[Records contained in a dataset]
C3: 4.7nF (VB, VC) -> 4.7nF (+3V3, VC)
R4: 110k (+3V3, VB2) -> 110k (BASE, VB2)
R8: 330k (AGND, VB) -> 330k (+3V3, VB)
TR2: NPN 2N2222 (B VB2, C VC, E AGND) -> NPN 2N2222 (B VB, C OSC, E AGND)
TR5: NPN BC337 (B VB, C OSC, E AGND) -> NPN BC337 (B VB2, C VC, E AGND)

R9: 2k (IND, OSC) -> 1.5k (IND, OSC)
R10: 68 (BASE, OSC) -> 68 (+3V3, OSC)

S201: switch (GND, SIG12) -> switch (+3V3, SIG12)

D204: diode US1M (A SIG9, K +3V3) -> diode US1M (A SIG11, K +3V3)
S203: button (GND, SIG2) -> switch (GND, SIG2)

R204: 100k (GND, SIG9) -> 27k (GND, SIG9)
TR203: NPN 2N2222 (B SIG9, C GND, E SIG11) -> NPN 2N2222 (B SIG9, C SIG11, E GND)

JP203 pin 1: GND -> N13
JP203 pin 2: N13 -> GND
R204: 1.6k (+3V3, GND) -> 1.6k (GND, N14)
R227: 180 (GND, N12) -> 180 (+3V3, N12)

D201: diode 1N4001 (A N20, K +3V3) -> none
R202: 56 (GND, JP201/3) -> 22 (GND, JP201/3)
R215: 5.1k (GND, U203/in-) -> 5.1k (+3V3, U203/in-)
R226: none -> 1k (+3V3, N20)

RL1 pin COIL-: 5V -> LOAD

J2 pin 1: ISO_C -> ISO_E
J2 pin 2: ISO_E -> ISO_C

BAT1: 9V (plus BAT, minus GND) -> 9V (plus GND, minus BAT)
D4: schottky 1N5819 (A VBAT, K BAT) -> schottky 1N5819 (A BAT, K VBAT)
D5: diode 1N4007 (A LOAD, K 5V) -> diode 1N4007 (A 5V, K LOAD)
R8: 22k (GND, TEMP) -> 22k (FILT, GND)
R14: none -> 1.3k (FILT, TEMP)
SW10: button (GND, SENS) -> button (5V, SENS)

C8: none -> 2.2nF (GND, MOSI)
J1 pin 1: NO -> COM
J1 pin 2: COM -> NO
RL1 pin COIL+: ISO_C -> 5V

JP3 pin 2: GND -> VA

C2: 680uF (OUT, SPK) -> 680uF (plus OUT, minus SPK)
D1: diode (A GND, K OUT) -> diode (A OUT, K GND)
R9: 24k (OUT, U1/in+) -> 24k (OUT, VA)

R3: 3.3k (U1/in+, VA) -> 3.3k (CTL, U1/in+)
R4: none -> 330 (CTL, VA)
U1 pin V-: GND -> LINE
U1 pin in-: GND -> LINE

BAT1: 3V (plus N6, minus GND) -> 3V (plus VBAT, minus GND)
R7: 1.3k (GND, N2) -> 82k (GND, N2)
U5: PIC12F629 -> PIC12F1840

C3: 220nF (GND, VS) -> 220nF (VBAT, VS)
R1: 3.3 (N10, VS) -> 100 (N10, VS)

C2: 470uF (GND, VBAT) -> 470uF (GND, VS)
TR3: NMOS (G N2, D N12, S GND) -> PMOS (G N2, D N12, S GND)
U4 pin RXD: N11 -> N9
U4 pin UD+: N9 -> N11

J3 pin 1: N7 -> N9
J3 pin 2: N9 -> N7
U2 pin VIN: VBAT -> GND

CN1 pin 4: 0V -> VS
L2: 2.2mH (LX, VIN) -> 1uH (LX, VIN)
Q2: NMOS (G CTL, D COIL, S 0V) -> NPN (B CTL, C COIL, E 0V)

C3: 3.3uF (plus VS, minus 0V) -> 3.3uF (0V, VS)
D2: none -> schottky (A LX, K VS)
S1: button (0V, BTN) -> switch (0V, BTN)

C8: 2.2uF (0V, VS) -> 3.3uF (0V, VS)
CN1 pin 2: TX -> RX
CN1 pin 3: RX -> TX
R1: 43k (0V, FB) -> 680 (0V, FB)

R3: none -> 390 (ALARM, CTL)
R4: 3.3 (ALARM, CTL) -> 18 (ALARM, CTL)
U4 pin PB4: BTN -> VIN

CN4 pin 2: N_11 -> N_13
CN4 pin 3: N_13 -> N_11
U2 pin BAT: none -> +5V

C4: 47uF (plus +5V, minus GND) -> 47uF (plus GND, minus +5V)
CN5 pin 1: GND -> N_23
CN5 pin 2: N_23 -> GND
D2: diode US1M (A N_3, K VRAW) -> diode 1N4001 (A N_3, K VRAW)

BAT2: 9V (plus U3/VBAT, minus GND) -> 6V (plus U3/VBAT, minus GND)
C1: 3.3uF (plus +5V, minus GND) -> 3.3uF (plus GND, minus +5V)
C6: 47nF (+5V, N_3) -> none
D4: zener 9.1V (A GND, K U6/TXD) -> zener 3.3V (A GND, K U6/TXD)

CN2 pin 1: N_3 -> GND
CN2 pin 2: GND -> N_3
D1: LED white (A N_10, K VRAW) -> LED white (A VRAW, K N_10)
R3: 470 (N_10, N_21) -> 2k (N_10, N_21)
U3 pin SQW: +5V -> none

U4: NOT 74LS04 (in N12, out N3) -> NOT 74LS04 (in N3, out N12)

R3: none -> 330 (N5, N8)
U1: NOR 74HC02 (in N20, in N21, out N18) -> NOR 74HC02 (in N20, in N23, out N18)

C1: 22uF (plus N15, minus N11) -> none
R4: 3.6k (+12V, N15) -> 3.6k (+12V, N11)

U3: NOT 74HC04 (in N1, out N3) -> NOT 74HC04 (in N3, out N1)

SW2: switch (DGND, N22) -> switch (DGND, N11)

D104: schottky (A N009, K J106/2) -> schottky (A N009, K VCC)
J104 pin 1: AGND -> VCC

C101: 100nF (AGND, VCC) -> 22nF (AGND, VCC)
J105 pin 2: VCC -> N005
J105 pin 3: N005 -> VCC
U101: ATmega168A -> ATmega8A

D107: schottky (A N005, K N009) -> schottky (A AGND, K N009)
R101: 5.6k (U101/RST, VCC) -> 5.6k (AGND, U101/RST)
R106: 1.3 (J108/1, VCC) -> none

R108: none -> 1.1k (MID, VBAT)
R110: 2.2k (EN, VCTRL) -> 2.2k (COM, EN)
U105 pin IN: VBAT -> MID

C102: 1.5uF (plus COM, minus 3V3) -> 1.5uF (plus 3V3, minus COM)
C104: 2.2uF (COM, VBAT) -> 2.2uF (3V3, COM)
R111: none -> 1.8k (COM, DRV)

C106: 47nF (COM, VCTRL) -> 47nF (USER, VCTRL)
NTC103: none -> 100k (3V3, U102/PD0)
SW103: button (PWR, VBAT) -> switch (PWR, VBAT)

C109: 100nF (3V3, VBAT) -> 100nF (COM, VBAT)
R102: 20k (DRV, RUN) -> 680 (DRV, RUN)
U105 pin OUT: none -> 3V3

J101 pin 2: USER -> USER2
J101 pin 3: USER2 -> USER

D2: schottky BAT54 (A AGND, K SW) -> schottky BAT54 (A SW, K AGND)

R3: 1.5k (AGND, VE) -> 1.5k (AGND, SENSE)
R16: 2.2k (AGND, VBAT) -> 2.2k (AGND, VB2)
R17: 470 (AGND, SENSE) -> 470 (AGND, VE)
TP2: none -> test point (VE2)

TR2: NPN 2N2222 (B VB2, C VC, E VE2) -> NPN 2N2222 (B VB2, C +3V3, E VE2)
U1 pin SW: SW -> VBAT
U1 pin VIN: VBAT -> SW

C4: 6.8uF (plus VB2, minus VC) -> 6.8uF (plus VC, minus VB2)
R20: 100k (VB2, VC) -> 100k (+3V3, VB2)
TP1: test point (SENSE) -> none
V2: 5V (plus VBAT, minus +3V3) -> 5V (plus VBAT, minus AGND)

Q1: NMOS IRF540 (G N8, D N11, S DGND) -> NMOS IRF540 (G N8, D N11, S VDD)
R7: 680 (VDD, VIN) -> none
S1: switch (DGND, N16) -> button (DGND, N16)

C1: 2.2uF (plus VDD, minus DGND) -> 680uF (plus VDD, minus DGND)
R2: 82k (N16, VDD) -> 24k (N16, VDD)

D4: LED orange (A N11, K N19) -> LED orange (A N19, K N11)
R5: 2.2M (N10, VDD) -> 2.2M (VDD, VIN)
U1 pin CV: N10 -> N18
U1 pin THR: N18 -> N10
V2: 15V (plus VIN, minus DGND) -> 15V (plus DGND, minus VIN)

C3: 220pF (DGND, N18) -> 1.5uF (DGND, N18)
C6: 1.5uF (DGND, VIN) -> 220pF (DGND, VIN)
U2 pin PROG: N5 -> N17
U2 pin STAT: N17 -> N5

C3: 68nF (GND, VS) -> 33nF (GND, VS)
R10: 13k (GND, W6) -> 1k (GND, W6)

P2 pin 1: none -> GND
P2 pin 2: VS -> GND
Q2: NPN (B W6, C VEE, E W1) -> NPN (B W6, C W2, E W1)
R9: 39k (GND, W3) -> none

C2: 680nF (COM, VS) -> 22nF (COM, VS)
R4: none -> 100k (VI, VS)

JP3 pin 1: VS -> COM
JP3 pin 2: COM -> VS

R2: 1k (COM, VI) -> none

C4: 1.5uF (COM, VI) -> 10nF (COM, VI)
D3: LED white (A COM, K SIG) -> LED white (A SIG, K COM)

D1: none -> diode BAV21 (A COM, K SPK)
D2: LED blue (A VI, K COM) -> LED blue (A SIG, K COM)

WHAT YOU NEED TO DO: Print only the lines from the top of the data above down to the line holding "R7: 1.3k (GND, N2) -> 82k (GND, N2)", inclusive.

FINISHED TASK:
C3: 4.7nF (VB, VC) -> 4.7nF (+3V3, VC)
R4: 110k (+3V3, VB2) -> 110k (BASE, VB2)
R8: 330k (AGND, VB) -> 330k (+3V3, VB)
TR2: NPN 2N2222 (B VB2, C VC, E AGND) -> NPN 2N2222 (B VB, C OSC, E AGND)
TR5: NPN BC337 (B VB, C OSC, E AGND) -> NPN BC337 (B VB2, C VC, E AGND)

R9: 2k (IND, OSC) -> 1.5k (IND, OSC)
R10: 68 (BASE, OSC) -> 68 (+3V3, OSC)

S201: switch (GND, SIG12) -> switch (+3V3, SIG12)

D204: diode US1M (A SIG9, K +3V3) -> diode US1M (A SIG11, K +3V3)
S203: button (GND, SIG2) -> switch (GND, SIG2)

R204: 100k (GND, SIG9) -> 27k (GND, SIG9)
TR203: NPN 2N2222 (B SIG9, C GND, E SIG11) -> NPN 2N2222 (B SIG9, C SIG11, E GND)

JP203 pin 1: GND -> N13
JP203 pin 2: N13 -> GND
R204: 1.6k (+3V3, GND) -> 1.6k (GND, N14)
R227: 180 (GND, N12) -> 180 (+3V3, N12)

D201: diode 1N4001 (A N20, K +3V3) -> none
R202: 56 (GND, JP201/3) -> 22 (GND, JP201/3)
R215: 5.1k (GND, U203/in-) -> 5.1k (+3V3, U203/in-)
R226: none -> 1k (+3V3, N20)

RL1 pin COIL-: 5V -> LOAD

J2 pin 1: ISO_C -> ISO_E
J2 pin 2: ISO_E -> ISO_C

BAT1: 9V (plus BAT, minus GND) -> 9V (plus GND, minus BAT)
D4: schottky 1N5819 (A VBAT, K BAT) -> schottky 1N5819 (A BAT, K VBAT)
D5: diode 1N4007 (A LOAD, K 5V) -> diode 1N4007 (A 5V, K LOAD)
R8: 22k (GND, TEMP) -> 22k (FILT, GND)
R14: none -> 1.3k (FILT, TEMP)
SW10: button (GND, SENS) -> button (5V, SENS)

C8: none -> 2.2nF (GND, MOSI)
J1 pin 1: NO -> COM
J1 pin 2: COM -> NO
RL1 pin COIL+: ISO_C -> 5V

JP3 pin 2: GND -> VA

C2: 680uF (OUT, SPK) -> 680uF (plus OUT, minus SPK)
D1: diode (A GND, K OUT) -> diode (A OUT, K GND)
R9: 24k (OUT, U1/in+) -> 24k (OUT, VA)

R3: 3.3k (U1/in+, VA) -> 3.3k (CTL, U1/in+)
R4: none -> 330 (CTL, VA)
U1 pin V-: GND -> LINE
U1 pin in-: GND -> LINE

BAT1: 3V (plus N6, minus GND) -> 3V (plus VBAT, minus GND)
R7: 1.3k (GND, N2) -> 82k (GND, N2)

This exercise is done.